§ **Your goal**
Every line from the one containing "kitchen counter: (42, 96)" to the one containing "fridge: (165, 387)" in the records below, both included, must be set down exactly, and no other line.

Records shown section start

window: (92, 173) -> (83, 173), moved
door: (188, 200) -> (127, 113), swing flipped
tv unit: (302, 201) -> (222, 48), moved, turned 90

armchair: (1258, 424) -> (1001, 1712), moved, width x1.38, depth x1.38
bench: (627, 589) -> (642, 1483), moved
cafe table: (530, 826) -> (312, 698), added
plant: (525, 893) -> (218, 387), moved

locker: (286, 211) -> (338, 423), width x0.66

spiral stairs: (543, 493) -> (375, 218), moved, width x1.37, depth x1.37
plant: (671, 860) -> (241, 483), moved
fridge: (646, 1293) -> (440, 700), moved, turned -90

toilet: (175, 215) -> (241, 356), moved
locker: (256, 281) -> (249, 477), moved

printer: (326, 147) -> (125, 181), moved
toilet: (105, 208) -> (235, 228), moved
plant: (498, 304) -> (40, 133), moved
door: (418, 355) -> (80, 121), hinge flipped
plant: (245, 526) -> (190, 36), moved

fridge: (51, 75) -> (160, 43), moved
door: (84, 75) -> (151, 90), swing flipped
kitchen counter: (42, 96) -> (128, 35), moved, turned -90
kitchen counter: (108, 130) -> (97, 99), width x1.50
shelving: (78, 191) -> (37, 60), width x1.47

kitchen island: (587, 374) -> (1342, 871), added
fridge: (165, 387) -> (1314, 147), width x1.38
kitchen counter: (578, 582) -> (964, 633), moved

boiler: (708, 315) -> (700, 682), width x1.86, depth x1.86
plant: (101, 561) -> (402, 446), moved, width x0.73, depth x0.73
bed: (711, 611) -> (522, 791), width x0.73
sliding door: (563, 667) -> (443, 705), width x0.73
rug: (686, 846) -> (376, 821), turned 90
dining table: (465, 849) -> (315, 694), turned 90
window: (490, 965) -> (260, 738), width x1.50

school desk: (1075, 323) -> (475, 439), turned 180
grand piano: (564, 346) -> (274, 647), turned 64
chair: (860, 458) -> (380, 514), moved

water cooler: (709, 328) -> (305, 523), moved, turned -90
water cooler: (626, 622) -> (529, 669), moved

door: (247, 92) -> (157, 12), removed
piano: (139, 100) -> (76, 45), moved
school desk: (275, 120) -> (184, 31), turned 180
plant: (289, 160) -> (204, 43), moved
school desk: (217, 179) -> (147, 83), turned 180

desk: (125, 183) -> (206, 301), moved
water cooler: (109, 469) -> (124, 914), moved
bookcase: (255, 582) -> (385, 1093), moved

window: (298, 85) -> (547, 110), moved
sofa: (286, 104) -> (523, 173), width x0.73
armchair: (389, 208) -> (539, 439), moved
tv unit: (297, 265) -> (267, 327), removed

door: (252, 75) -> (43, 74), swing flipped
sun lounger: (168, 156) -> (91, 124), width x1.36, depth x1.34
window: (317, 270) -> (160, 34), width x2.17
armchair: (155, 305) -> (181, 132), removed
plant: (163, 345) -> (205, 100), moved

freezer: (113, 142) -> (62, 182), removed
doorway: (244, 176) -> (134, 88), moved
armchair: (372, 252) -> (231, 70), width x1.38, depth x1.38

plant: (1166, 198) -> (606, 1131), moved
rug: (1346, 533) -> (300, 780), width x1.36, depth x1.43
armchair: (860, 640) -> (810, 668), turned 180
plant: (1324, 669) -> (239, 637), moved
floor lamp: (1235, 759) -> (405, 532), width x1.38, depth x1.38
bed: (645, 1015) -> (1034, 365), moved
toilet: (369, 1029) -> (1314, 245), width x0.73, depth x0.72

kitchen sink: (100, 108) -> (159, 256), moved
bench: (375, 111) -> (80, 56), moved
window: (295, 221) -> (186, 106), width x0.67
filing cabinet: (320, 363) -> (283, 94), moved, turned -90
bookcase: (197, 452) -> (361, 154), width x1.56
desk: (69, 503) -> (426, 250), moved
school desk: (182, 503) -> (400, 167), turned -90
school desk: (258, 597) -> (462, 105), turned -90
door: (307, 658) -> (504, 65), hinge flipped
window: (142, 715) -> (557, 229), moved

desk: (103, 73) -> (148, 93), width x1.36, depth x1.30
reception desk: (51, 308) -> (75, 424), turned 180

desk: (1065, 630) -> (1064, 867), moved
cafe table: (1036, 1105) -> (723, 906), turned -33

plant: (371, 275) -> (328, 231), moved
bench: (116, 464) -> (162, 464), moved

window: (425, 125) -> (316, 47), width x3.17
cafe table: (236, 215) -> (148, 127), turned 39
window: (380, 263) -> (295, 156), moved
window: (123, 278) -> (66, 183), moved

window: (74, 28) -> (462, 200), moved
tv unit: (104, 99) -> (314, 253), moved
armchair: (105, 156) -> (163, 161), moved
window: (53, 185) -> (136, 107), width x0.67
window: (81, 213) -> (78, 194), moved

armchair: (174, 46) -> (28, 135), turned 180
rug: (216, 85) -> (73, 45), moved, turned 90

Records shown section end

§ **Task result**
kitchen counter: (42, 96) -> (128, 35), moved, turned -90
kitchen counter: (108, 130) -> (97, 99), width x1.50
shelving: (78, 191) -> (37, 60), width x1.47

kitchen island: (587, 374) -> (1342, 871), added
fridge: (165, 387) -> (1314, 147), width x1.38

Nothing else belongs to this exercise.